┌────────

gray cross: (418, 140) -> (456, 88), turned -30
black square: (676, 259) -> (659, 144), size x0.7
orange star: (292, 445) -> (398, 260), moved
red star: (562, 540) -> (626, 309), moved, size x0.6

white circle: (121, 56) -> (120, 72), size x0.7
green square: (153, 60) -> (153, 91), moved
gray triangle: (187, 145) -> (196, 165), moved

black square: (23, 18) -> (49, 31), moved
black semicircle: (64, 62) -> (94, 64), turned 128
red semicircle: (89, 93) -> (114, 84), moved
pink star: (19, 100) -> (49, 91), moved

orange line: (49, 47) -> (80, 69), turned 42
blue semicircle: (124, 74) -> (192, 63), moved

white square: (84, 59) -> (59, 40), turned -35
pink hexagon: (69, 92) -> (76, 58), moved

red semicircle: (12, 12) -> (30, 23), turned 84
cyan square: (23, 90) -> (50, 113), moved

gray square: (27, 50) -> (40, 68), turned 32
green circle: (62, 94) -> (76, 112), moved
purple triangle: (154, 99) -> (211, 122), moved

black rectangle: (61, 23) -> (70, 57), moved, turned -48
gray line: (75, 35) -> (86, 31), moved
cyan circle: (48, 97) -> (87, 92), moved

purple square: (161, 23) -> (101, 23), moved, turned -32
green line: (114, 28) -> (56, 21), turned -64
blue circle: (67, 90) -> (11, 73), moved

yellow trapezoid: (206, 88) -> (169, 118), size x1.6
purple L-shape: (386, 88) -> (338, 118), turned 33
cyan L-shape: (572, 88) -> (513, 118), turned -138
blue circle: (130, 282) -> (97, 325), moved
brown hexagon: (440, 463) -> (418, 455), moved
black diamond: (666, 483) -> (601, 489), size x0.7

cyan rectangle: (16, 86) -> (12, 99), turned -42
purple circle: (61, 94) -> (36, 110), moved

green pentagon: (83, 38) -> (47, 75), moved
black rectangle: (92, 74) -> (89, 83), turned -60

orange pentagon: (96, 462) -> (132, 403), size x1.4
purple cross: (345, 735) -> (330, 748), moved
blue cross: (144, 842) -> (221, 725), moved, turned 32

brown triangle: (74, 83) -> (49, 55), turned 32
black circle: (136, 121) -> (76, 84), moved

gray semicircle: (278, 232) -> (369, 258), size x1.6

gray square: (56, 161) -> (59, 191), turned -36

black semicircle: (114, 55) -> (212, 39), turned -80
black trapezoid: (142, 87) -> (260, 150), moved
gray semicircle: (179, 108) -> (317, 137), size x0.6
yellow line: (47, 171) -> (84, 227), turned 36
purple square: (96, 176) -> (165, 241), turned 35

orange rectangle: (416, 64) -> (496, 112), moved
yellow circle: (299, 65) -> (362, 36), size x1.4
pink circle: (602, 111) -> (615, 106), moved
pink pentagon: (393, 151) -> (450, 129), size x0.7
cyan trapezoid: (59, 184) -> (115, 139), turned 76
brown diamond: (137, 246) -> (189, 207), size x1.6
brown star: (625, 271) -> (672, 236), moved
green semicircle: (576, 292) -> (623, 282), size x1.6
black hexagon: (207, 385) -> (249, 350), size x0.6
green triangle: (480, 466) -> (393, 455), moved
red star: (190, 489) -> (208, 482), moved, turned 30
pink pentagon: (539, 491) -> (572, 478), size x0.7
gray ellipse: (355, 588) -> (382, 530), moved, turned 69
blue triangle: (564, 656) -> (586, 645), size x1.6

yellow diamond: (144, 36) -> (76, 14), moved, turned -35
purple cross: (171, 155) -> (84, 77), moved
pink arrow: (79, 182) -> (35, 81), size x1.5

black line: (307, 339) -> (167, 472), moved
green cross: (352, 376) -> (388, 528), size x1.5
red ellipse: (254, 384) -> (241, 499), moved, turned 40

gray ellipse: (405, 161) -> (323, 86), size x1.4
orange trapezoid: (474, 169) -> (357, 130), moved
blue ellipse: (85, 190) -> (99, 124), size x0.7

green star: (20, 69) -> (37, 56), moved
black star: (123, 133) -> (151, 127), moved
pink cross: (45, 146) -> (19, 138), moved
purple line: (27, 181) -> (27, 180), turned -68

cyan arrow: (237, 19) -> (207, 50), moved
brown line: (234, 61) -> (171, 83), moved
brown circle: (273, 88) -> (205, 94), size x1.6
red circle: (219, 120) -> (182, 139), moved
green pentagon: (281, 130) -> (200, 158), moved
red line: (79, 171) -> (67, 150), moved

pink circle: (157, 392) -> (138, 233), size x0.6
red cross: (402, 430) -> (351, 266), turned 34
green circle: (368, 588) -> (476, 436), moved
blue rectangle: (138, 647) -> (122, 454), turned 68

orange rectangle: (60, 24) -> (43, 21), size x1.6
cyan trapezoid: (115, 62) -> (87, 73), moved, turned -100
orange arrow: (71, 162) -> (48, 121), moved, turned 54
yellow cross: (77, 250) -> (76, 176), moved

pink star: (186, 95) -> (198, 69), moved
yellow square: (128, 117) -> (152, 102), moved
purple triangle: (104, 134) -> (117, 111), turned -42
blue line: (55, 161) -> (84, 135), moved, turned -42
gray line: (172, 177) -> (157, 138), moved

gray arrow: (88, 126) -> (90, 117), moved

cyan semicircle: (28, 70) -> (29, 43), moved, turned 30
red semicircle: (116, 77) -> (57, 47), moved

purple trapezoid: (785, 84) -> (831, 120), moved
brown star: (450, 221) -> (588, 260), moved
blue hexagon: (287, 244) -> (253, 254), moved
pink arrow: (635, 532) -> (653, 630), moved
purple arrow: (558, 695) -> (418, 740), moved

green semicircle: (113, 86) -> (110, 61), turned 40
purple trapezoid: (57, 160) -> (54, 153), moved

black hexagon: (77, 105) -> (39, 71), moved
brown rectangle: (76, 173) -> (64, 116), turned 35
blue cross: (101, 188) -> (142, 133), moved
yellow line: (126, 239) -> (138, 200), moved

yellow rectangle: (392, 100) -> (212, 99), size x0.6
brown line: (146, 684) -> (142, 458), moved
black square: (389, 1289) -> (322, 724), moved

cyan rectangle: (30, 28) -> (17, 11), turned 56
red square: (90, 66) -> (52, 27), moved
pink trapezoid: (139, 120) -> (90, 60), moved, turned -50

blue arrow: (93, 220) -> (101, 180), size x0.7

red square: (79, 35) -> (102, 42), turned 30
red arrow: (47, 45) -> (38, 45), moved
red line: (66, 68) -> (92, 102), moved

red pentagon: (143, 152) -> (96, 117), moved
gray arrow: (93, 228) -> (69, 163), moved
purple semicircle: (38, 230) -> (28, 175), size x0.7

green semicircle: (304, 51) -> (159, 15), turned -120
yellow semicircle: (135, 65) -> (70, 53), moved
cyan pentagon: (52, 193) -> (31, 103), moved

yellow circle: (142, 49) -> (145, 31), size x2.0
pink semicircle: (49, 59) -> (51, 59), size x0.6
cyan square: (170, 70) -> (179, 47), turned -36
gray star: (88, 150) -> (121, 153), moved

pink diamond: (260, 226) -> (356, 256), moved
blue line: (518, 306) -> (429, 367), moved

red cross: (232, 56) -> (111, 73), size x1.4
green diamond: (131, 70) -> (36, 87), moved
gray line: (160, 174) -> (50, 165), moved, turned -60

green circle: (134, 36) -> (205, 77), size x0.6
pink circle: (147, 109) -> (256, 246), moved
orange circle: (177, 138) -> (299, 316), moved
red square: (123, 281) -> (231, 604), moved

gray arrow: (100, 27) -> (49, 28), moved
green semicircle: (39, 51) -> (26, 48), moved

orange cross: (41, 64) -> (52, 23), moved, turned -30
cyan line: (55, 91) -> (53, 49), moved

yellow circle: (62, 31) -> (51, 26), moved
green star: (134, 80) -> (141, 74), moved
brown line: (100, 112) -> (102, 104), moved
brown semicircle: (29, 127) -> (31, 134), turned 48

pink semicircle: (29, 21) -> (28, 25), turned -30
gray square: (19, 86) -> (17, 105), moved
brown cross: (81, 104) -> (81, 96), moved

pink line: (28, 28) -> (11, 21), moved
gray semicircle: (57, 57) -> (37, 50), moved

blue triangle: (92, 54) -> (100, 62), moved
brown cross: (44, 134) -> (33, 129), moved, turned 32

└────────

Please transcribe the material line by line, exactly, from its opening line through the line that contains "gray line: (75, 35) -> (86, 31), moved".

gray cross: (418, 140) -> (456, 88), turned -30
black square: (676, 259) -> (659, 144), size x0.7
orange star: (292, 445) -> (398, 260), moved
red star: (562, 540) -> (626, 309), moved, size x0.6

white circle: (121, 56) -> (120, 72), size x0.7
green square: (153, 60) -> (153, 91), moved
gray triangle: (187, 145) -> (196, 165), moved

black square: (23, 18) -> (49, 31), moved
black semicircle: (64, 62) -> (94, 64), turned 128
red semicircle: (89, 93) -> (114, 84), moved
pink star: (19, 100) -> (49, 91), moved

orange line: (49, 47) -> (80, 69), turned 42
blue semicircle: (124, 74) -> (192, 63), moved

white square: (84, 59) -> (59, 40), turned -35
pink hexagon: (69, 92) -> (76, 58), moved

red semicircle: (12, 12) -> (30, 23), turned 84
cyan square: (23, 90) -> (50, 113), moved

gray square: (27, 50) -> (40, 68), turned 32
green circle: (62, 94) -> (76, 112), moved
purple triangle: (154, 99) -> (211, 122), moved

black rectangle: (61, 23) -> (70, 57), moved, turned -48
gray line: (75, 35) -> (86, 31), moved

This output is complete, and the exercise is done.